Directions:
Look through the data below. Collect every line where the word "camera" occurs.

Record set:

*** Begin section ***

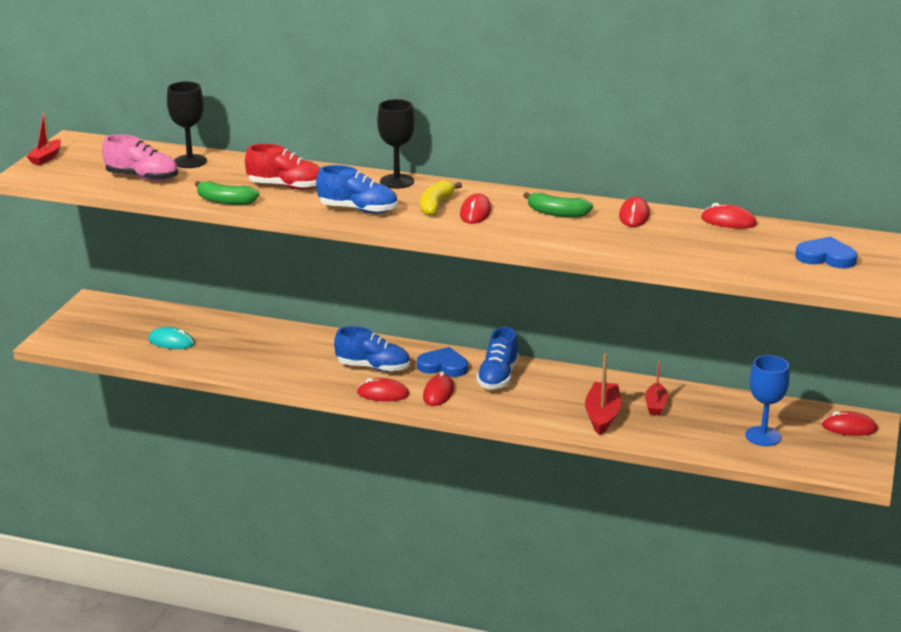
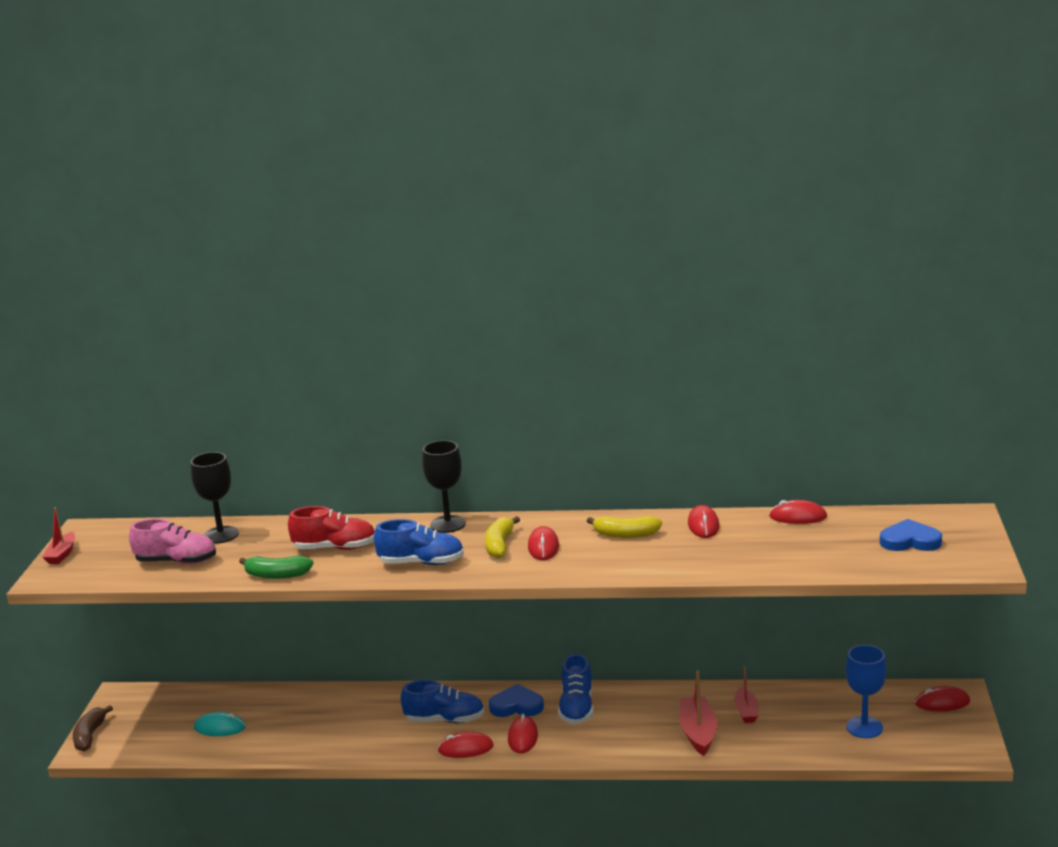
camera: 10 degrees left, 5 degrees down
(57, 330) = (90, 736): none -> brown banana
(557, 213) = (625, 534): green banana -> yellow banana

*** End section ***
*** Begin section ***

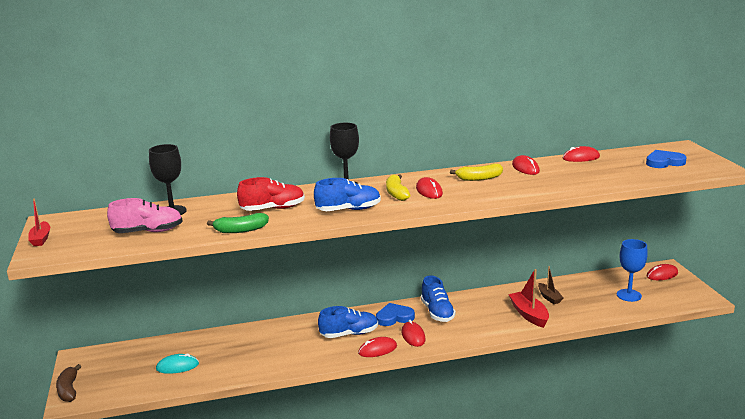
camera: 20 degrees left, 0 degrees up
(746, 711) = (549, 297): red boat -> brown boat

*** End section ***

Solved exercise:
camera: 10 degrees left, 5 degrees down
camera: 20 degrees left, 0 degrees up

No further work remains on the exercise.